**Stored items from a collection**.
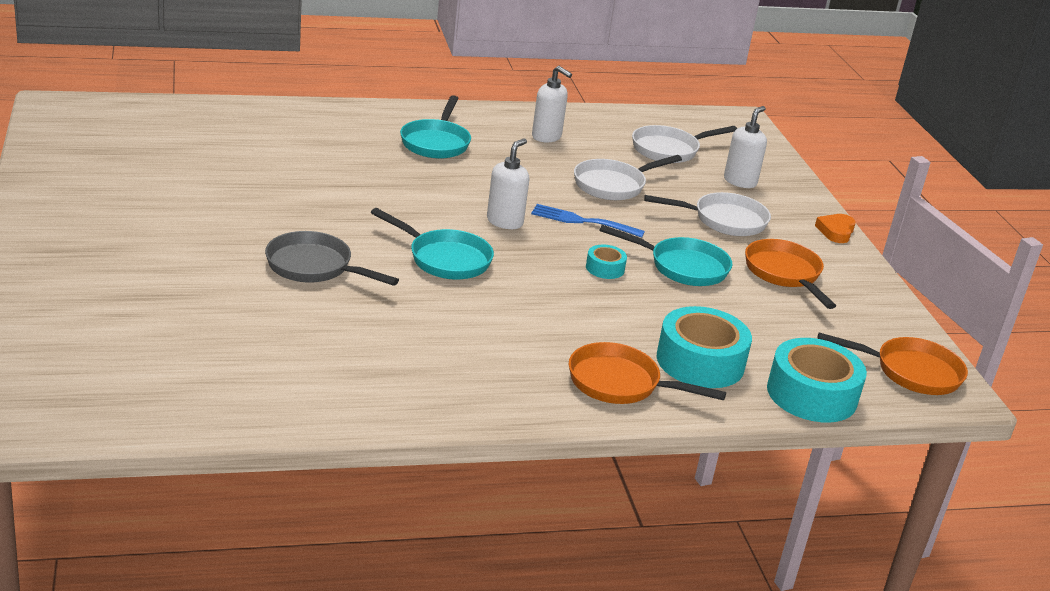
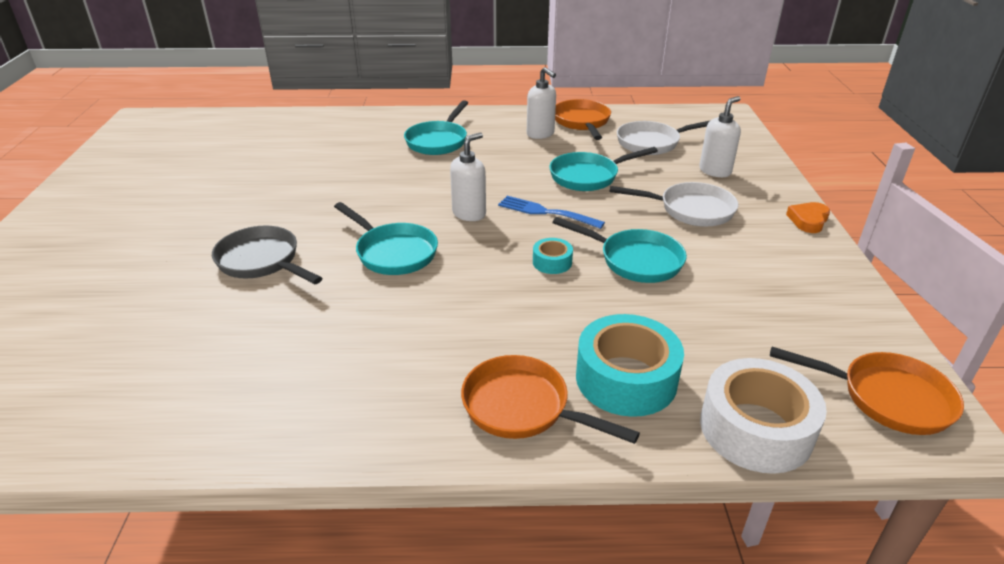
camera: 15 degrees right, 5 degrees up
white pan [574,155,682,200] -> turquoise pan [550,147,658,191]
orange pan [745,239,836,309] -> orange pan moved to [555,99,611,140]
turquoise tape [767,338,867,423] -> white tape [700,358,827,474]

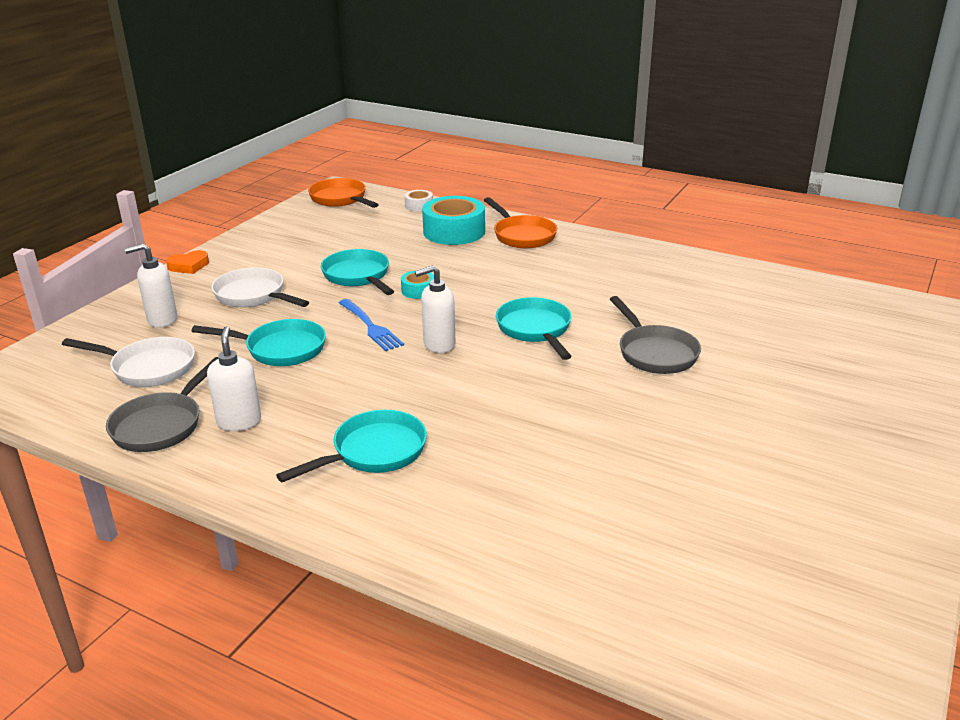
camera: 150 degrees left, 5 degrees down
orange pan [555,99,611,140] -> grey pan [106,357,219,452]
white tape [700,358,827,474] -> white tape [404,190,433,212], size x0.48

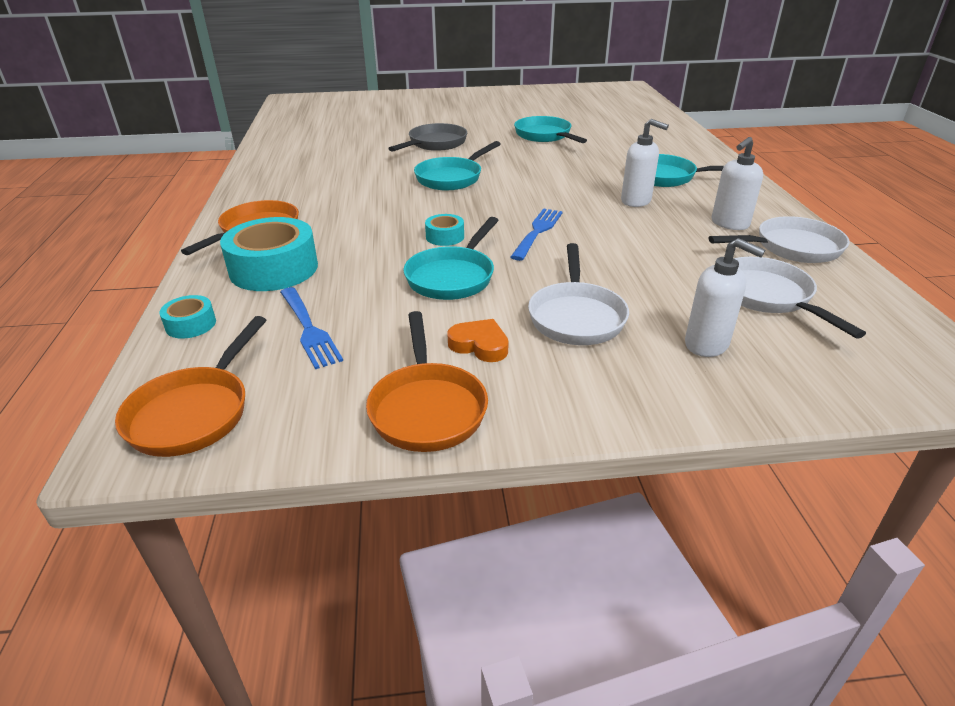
camera: 125 degrees left, 5 degrees up
grey pan [106,357,219,452] -> white pan [708,216,850,263]
orange heart [166,250,209,274] -> orange heart moved to [447,319,509,362]
turquoise pan [192,319,326,366] -> turquoise pan moved to [514,116,587,143]
white tape [404,190,433,212] -> turquoise tape [159,295,216,339]
white soap dispenser [415,265,456,353] -> white soap dispenser moved to [621,119,669,207]
none -> blue fork [280,287,343,369]
none -> orange pan [366,311,488,452]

**What you need to do**. Please give the number of lines in the entries above that hold "white", with no other words.

**Reply**. 6